Object change descriptions:

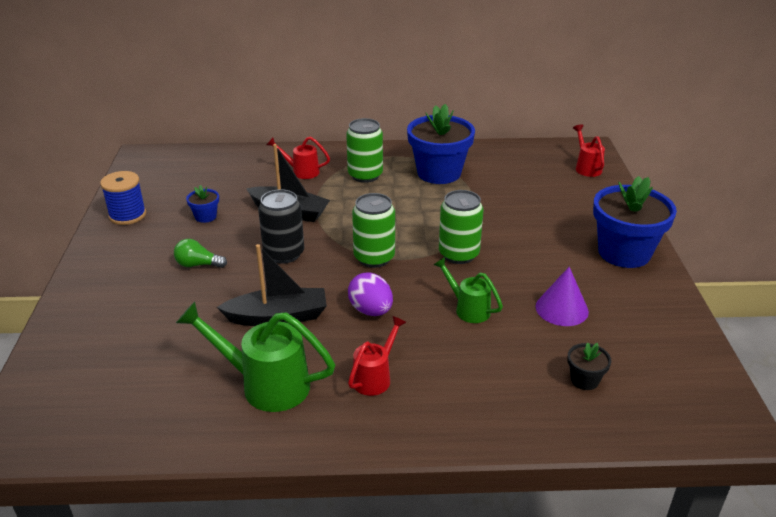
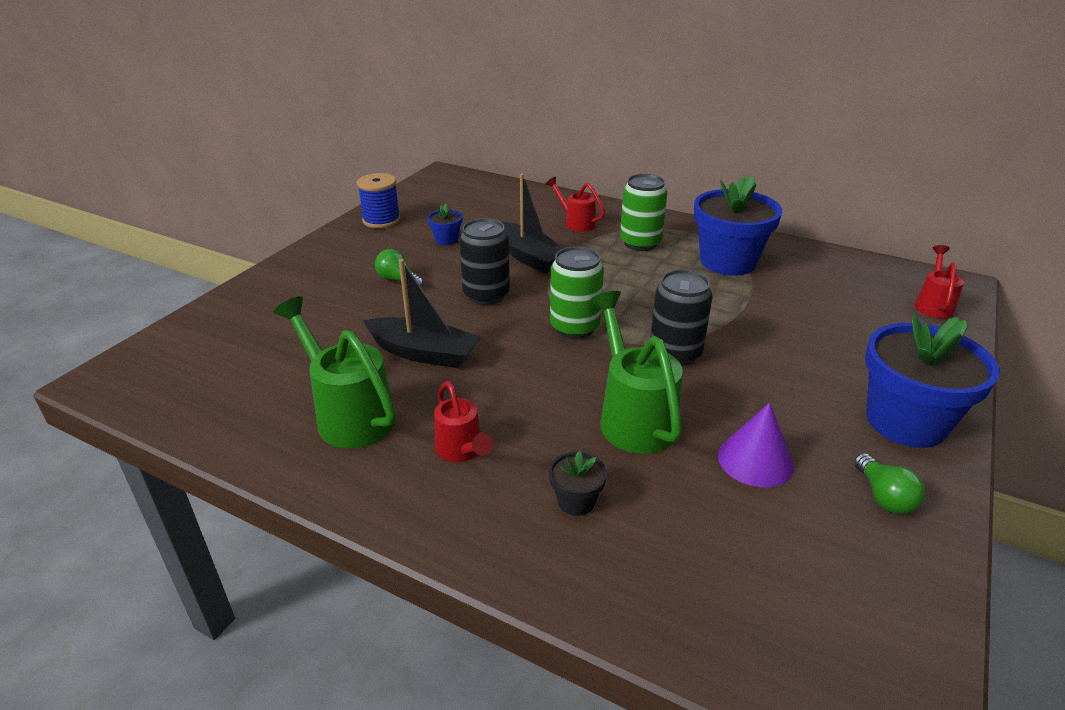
camera: 30 degrees right, 0 degrees up
(371, 311) = (521, 380): purple egg -> none
(375, 377) = (462, 451): red watering can -> red watering can turned 90 degrees clockwise
(458, 254) = (675, 354): green can -> black can
(468, 309) = (633, 417): green watering can -> green watering can, size x1.70
(584, 380) = (712, 561): black flower pot -> black flower pot (576, 501)
(644, 303) = (883, 497): none -> green light bulb

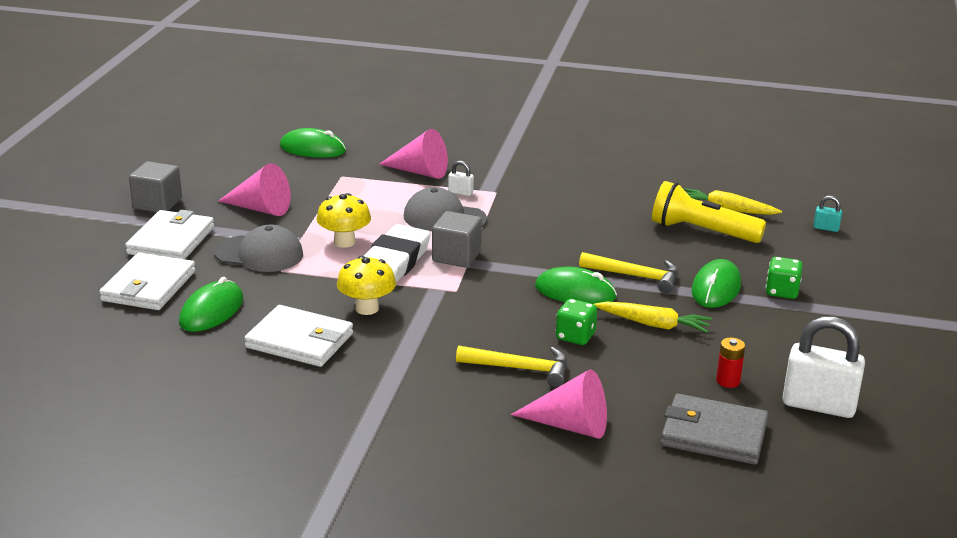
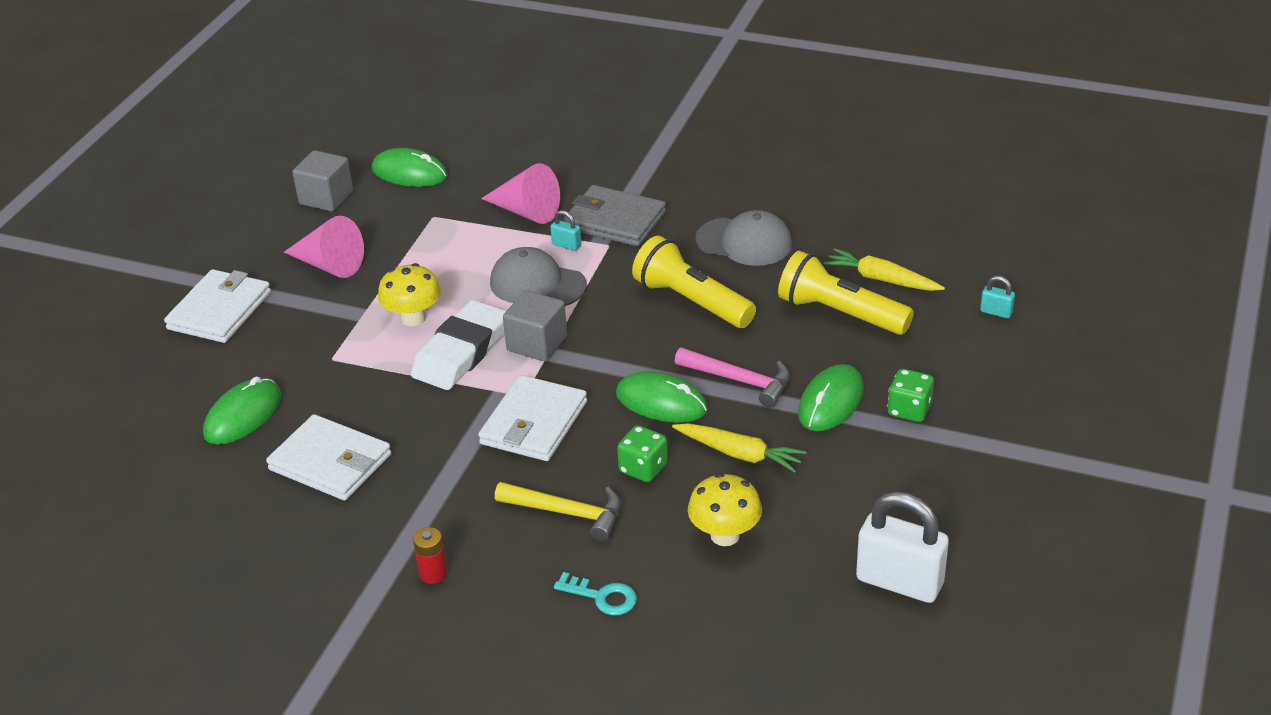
camera: 10 degrees right, 10 degrees up
(148, 286) = (181, 377): white wallet -> white wallet (533, 423)
(157, 204) = (215, 255): grey cube -> grey cube (326, 198)
(259, 254) = (313, 333): grey cap -> grey cap (744, 242)
(367, 308) = (415, 418): yellow mushroom -> yellow mushroom (725, 535)
(460, 192) = (566, 245): white padlock -> turquoise padlock
(570, 425) = (602, 597): pink cone -> turquoise key
(577, 226) = (691, 301): none -> yellow flashlight
(636, 276) = (740, 381): yellow hammer -> pink hammer
(713, 434) = (763, 617): grey wallet -> grey wallet (614, 220)
(728, 381) = (803, 541): red battery -> red battery (433, 573)

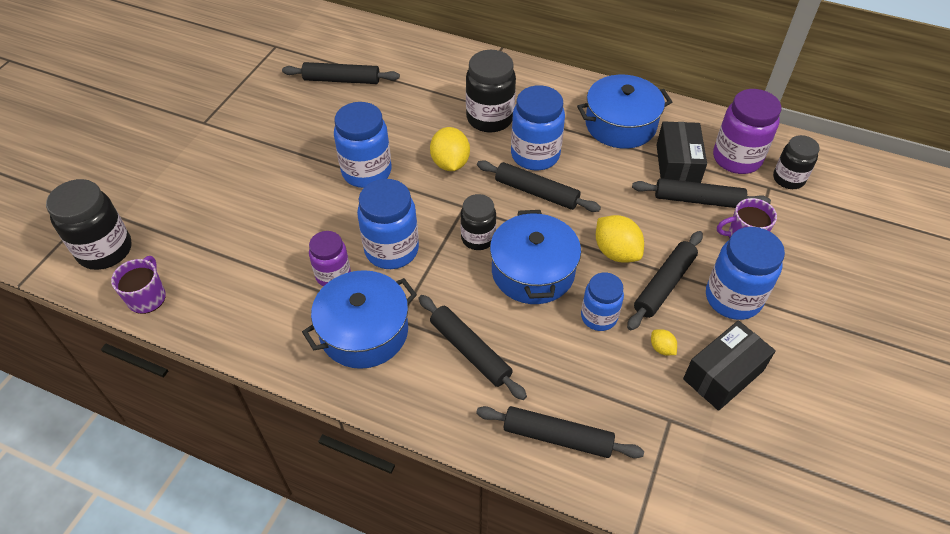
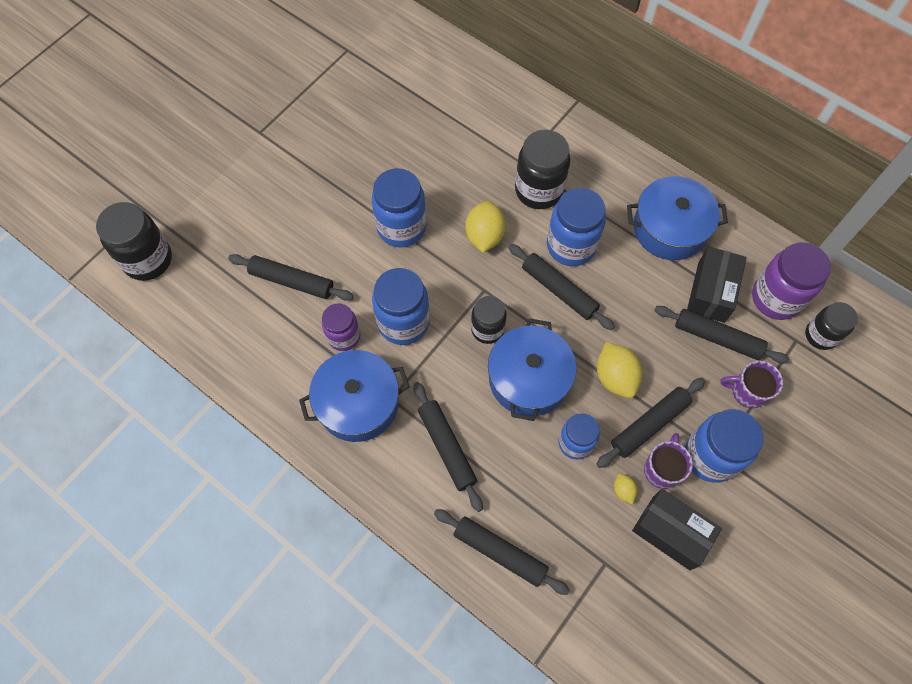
camera: 15 degrees right, 15 degrees up
(147, 297) = (177, 319): purple mug -> purple mug (662, 469)
(342, 80) = (403, 108): black rolling pin -> black rolling pin (292, 281)
(723, 375) = (671, 532): black box -> black box turned 60 degrees clockwise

What you will do: The answer should consist only of the lines above from the one with "(375, 377) = (462, 451): red" through the one with "(367, 308) = (415, 418): yellow", repeated exactly, with no pictures among them.

Answer to this problem:
(375, 377) = (462, 451): red watering can -> red watering can turned 90 degrees clockwise
(458, 254) = (675, 354): green can -> black can
(468, 309) = (633, 417): green watering can -> green watering can, size x1.70
(584, 380) = (712, 561): black flower pot -> black flower pot (576, 501)
(644, 303) = (883, 497): none -> green light bulb

camera: 10 degrees right, 10 degrees up
(148, 286) = (181, 377): white wallet -> white wallet (533, 423)
(157, 204) = (215, 255): grey cube -> grey cube (326, 198)
(259, 254) = (313, 333): grey cap -> grey cap (744, 242)
(367, 308) = (415, 418): yellow mushroom -> yellow mushroom (725, 535)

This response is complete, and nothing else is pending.